=== Problem requirements ===
Write out all of the records below precisely as given, omitting the images.

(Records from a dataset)
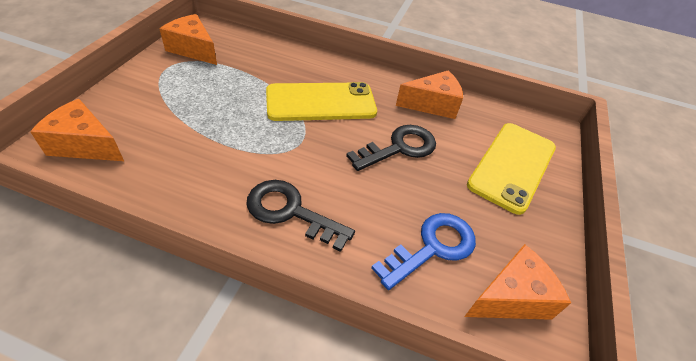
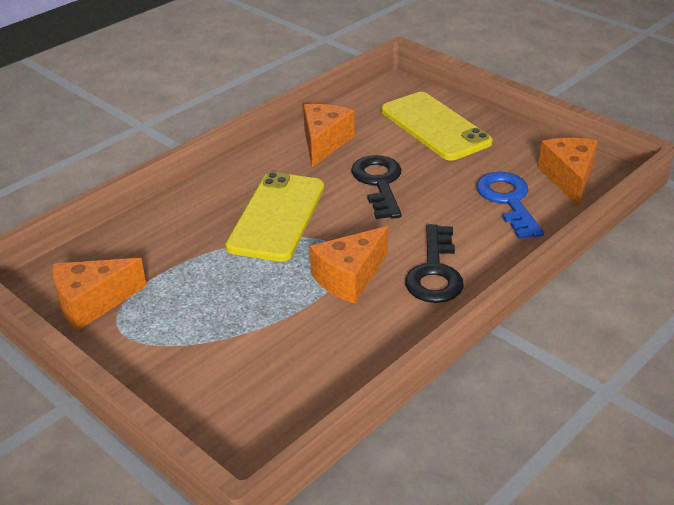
camera: 60 degrees left, 10 degrees down
orange cheese [30,99,124,161] -> orange cheese moved to [310,226,388,304]
black key [246,180,355,252] -> black key turned 45 degrees counterclockwise [405,224,464,303]

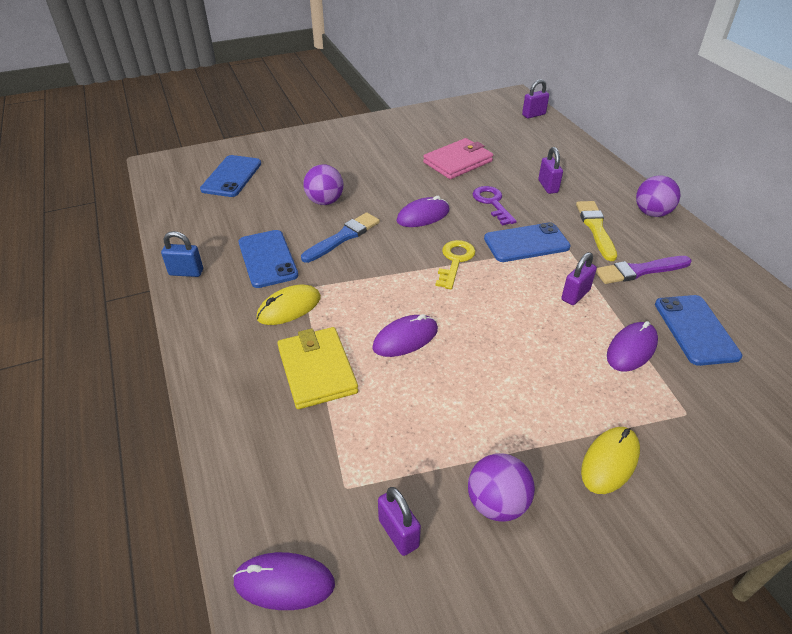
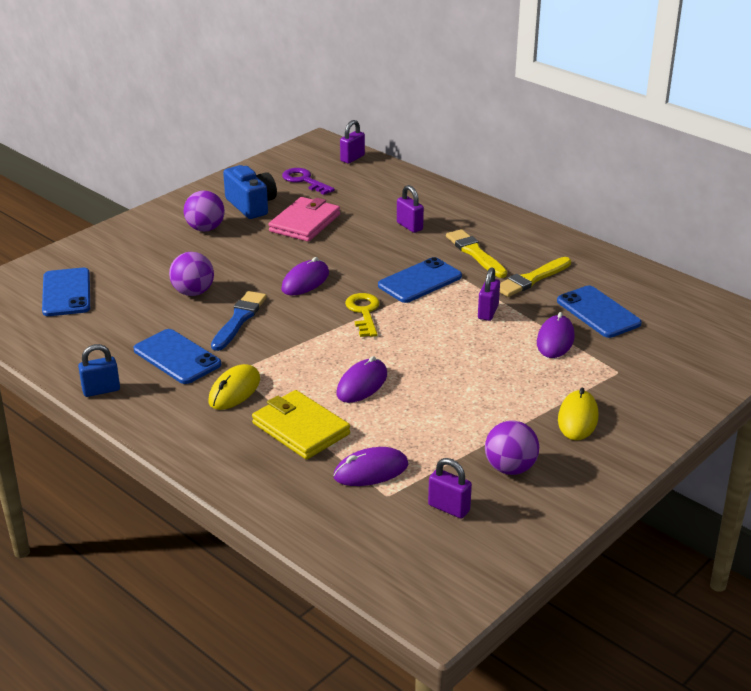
camera: 25 degrees left, 10 degrees down
purple mouse [233,552,335,610] -> purple mouse moved to [333,447,408,486]
purple key [472,186,517,226] -> purple key moved to [282,168,335,195]
purple brush [596,256,691,284] -> yellow brush [500,257,571,297]
purple ball [636,175,680,217] -> purple ball moved to [183,191,225,231]
none -> blue camera [223,165,277,219]

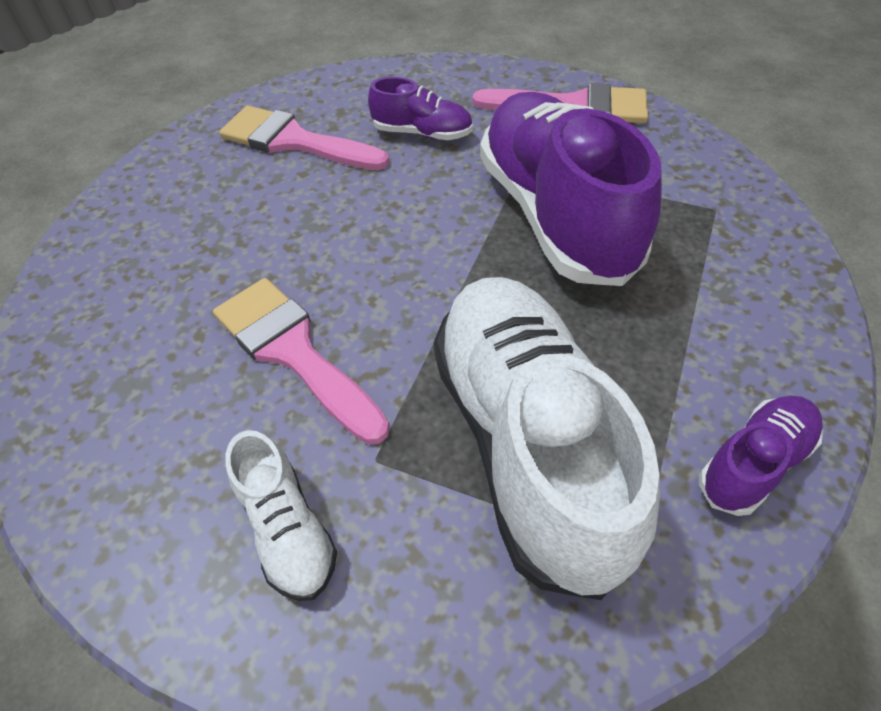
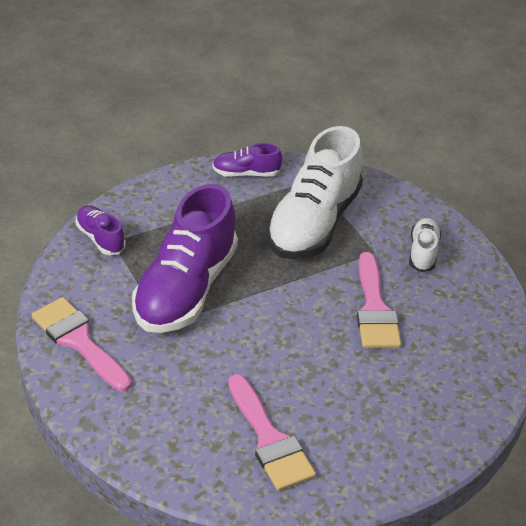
camera: 145 degrees left, 10 degrees down
purple shoe [368,77,473,140] -> purple shoe moved to [76,205,126,255]

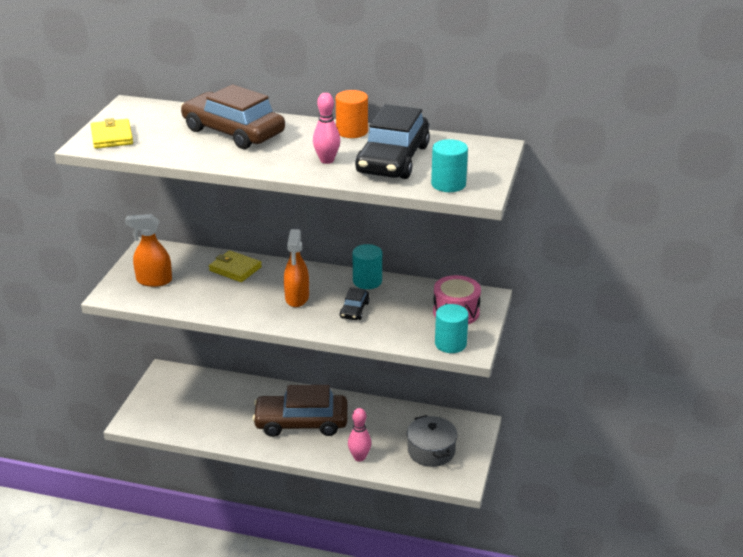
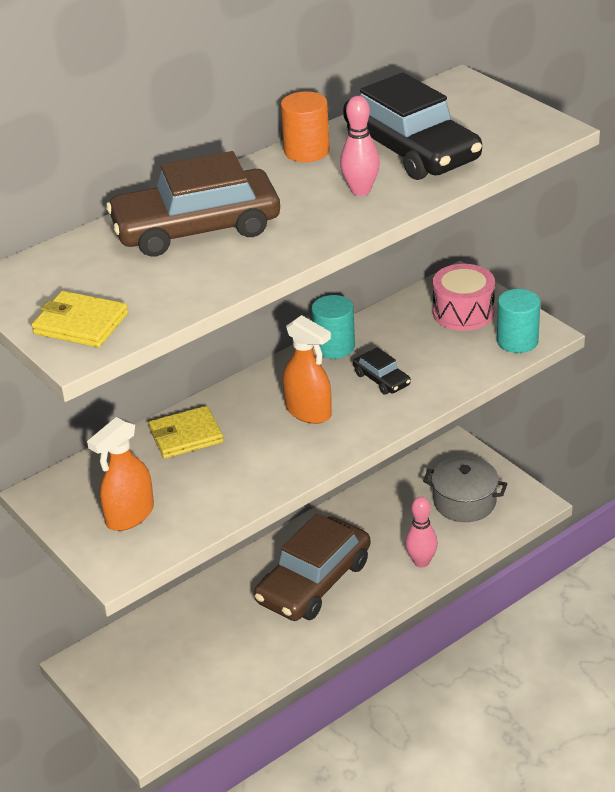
camera: 50 degrees left, 5 degrees up
turquoise cylinder [431,139,468,192] -> none

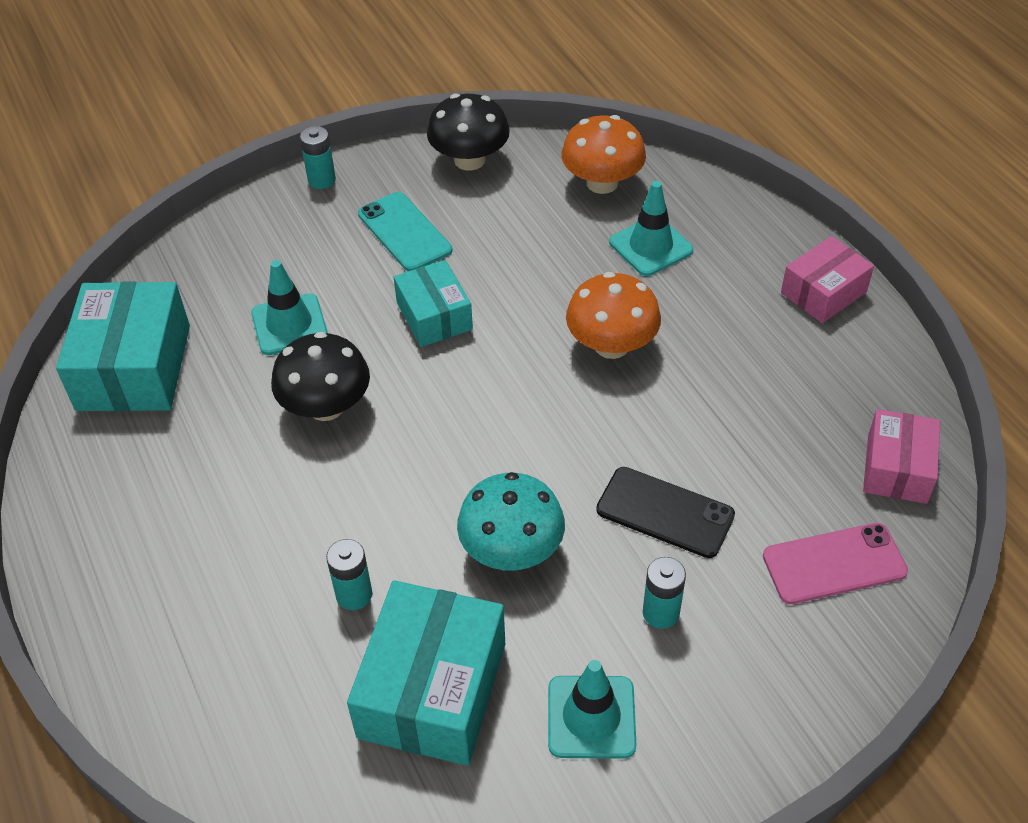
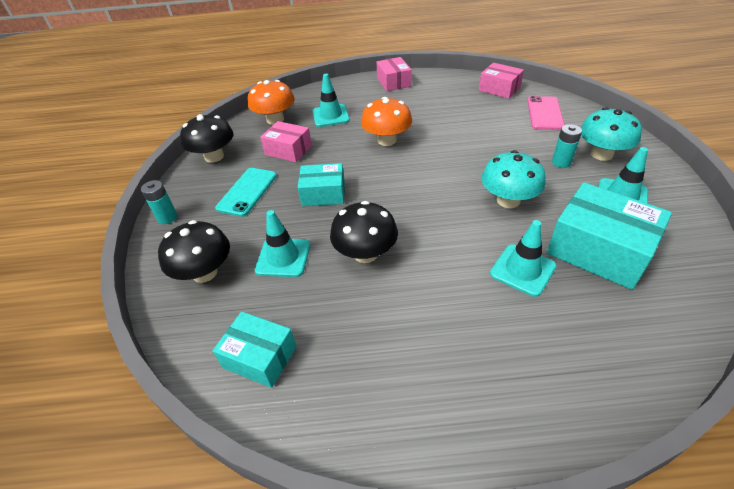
camera: 65 degrees left, 5 degrees down
turquoise box [56,281,190,411] -> turquoise box [213,312,297,388], size x0.61
turquoise battery [326,539,372,610] -> turquoise traffic cone [490,220,557,297]
turquoise phone [358,192,452,271] -> turquoise phone turned 60 degrees counterclockwise [215,168,277,217]
black phone [596,467,735,558] -> none
none -> black mushroom [158,220,230,283]
none -> pink box [260,121,312,162]
none -> turquoise mushroom [580,107,642,161]

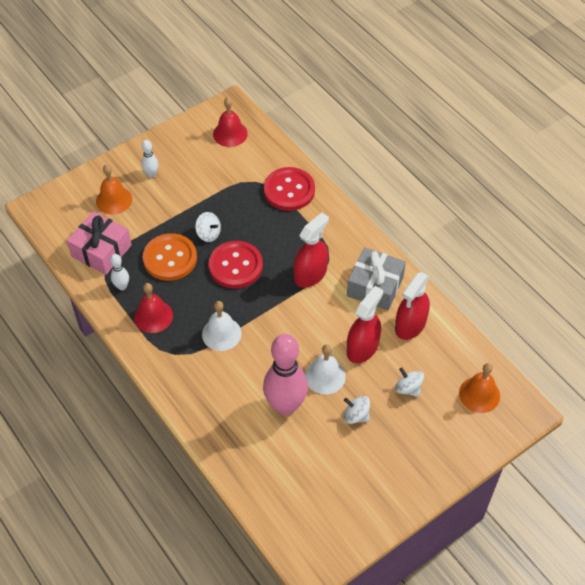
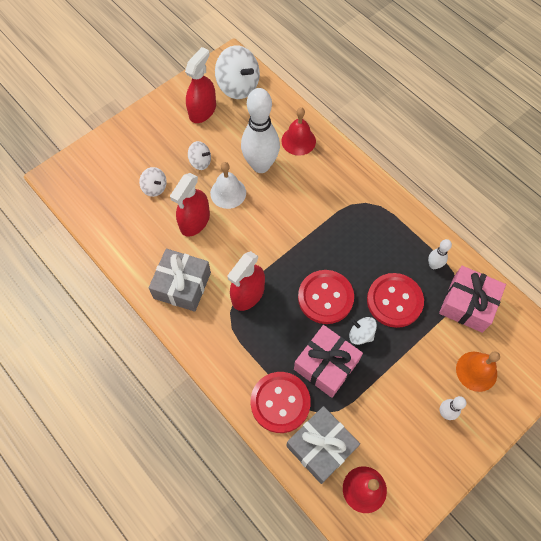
camera: 175 degrees right, 10 degrees up
red bell [134,283,173,333] -> red bell moved to [281,107,316,156]
orange button [143,233,197,281] -> red button [367,273,424,328]
white bell [202,301,241,351] -> none
pink bowling pin [263,334,308,415] -> white bowling pin [241,88,280,173]
red spray bottle [395,272,430,340] -> red spray bottle moved to [185,47,216,123]
orange bell [459,363,500,413] -> none
none -> white spinning top [215,45,260,99]
none -> grey gift [286,406,360,484]
none -> pink gift [294,325,363,398]

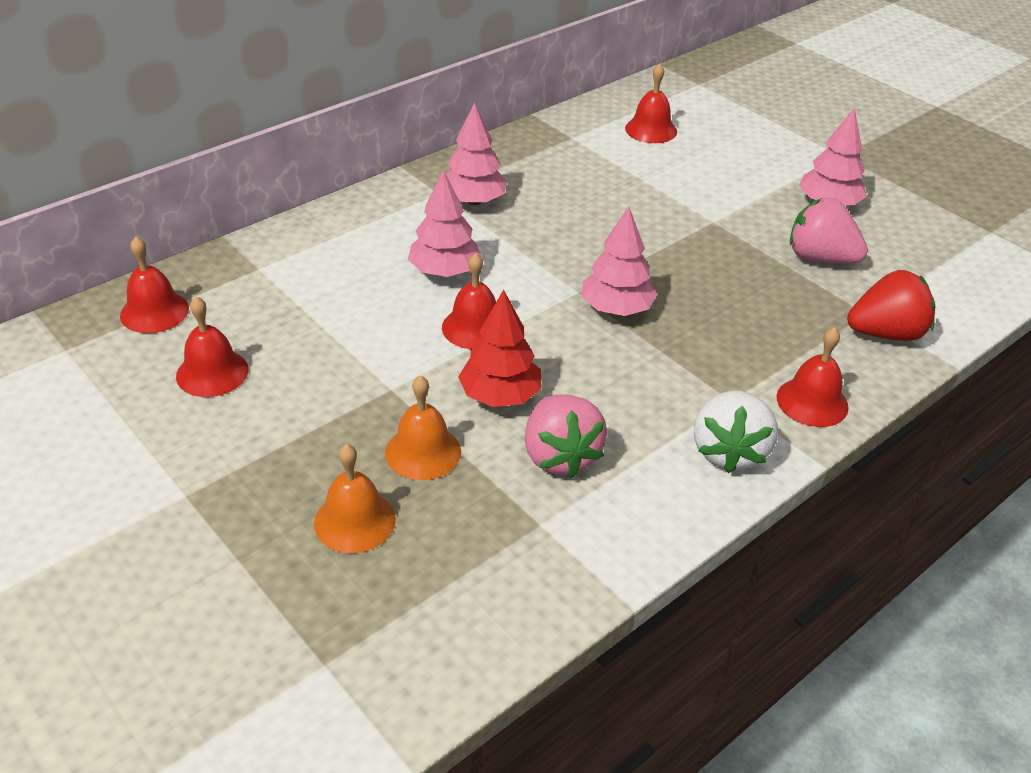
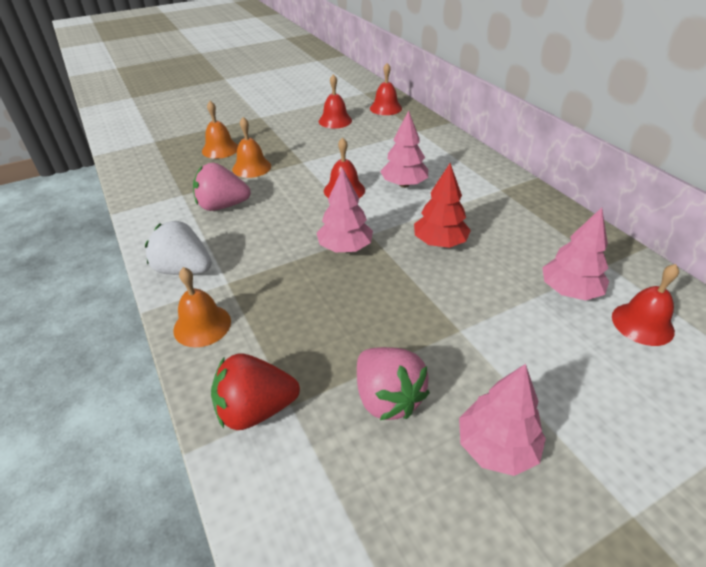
camera: 105 degrees right, 0 degrees up
pink tree [446,103,508,205] -> pink tree moved to [542,207,609,300]
red tree [458,290,541,407] -> red tree moved to [414,163,471,248]
red bell [776,327,849,427] -> orange bell [173,267,231,347]
pink strawberry [790,198,868,264] -> pink strawberry turned 105 degrees clockwise [357,347,430,420]
red strawberry [847,270,935,341] -> red strawberry turned 75 degrees clockwise [211,354,300,430]

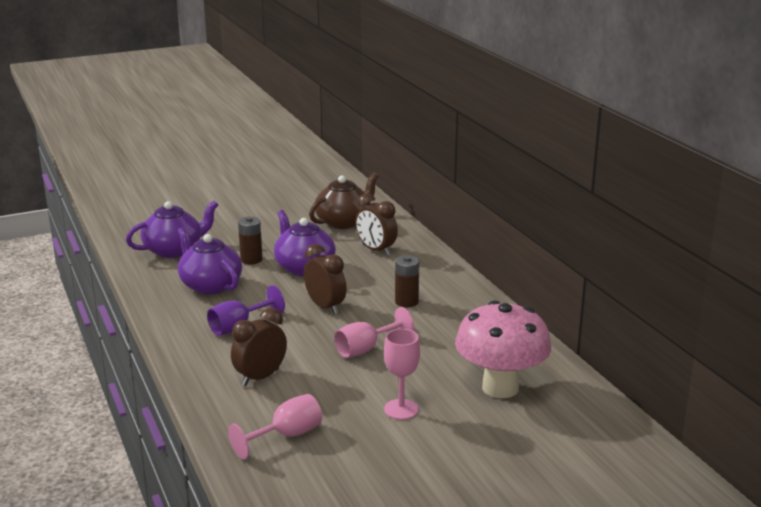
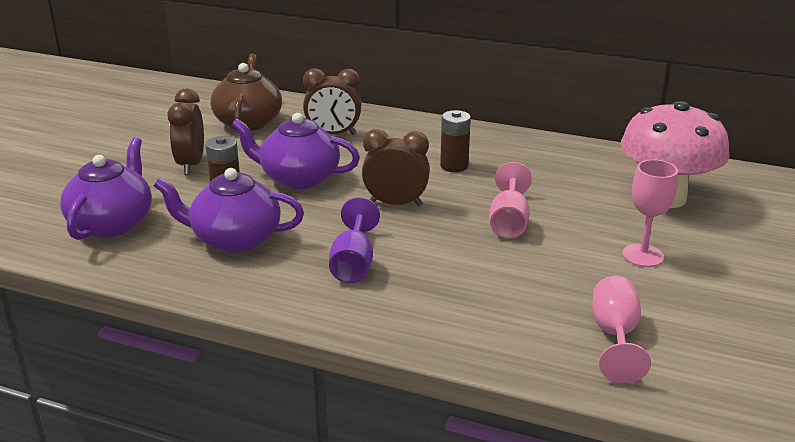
camera: 45 degrees left, 5 degrees up
brown clock [231,308,287,386] -> brown clock moved to [167,89,204,175]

=== Result of the exercise ===
camera: 60 degrees left, 10 degrees down
orange cheese [30,99,124,161] -> orange cheese moved to [310,226,388,304]
black key [246,180,355,252] -> black key turned 45 degrees counterclockwise [405,224,464,303]

camera: 25 degrees left, 10 degrees down
purple mouse [233,552,335,610] -> purple mouse moved to [333,447,408,486]
purple key [472,186,517,226] -> purple key moved to [282,168,335,195]
purple brush [596,256,691,284] -> yellow brush [500,257,571,297]
purple ball [636,175,680,217] -> purple ball moved to [183,191,225,231]
none -> blue camera [223,165,277,219]

camera: 145 degrees left, 10 degrees down
purple shoe [368,77,473,140] -> purple shoe moved to [76,205,126,255]

camera: 50 degrees left, 5 degrees up
turquoise cylinder [431,139,468,192] -> none

camera: 65 degrees left, 5 degrees down
turquoise box [56,281,190,411] -> turquoise box [213,312,297,388], size x0.61
turquoise battery [326,539,372,610] -> turquoise traffic cone [490,220,557,297]
turquoise phone [358,192,452,271] -> turquoise phone turned 60 degrees counterclockwise [215,168,277,217]
black phone [596,467,735,558] -> none
none -> black mushroom [158,220,230,283]
none -> pink box [260,121,312,162]
none -> turquoise mushroom [580,107,642,161]

camera: 175 degrees right, 10 degrees up
red bell [134,283,173,333] -> red bell moved to [281,107,316,156]
orange button [143,233,197,281] -> red button [367,273,424,328]
white bell [202,301,241,351] -> none
pink bowling pin [263,334,308,415] -> white bowling pin [241,88,280,173]
red spray bottle [395,272,430,340] -> red spray bottle moved to [185,47,216,123]
orange bell [459,363,500,413] -> none
none -> white spinning top [215,45,260,99]
none -> grey gift [286,406,360,484]
none -> pink gift [294,325,363,398]

camera: 105 degrees right, 0 degrees up
pink tree [446,103,508,205] -> pink tree moved to [542,207,609,300]
red tree [458,290,541,407] -> red tree moved to [414,163,471,248]
red bell [776,327,849,427] -> orange bell [173,267,231,347]
pink strawberry [790,198,868,264] -> pink strawberry turned 105 degrees clockwise [357,347,430,420]
red strawberry [847,270,935,341] -> red strawberry turned 75 degrees clockwise [211,354,300,430]

camera: 45 degrees left, 5 degrees up
brown clock [231,308,287,386] -> brown clock moved to [167,89,204,175]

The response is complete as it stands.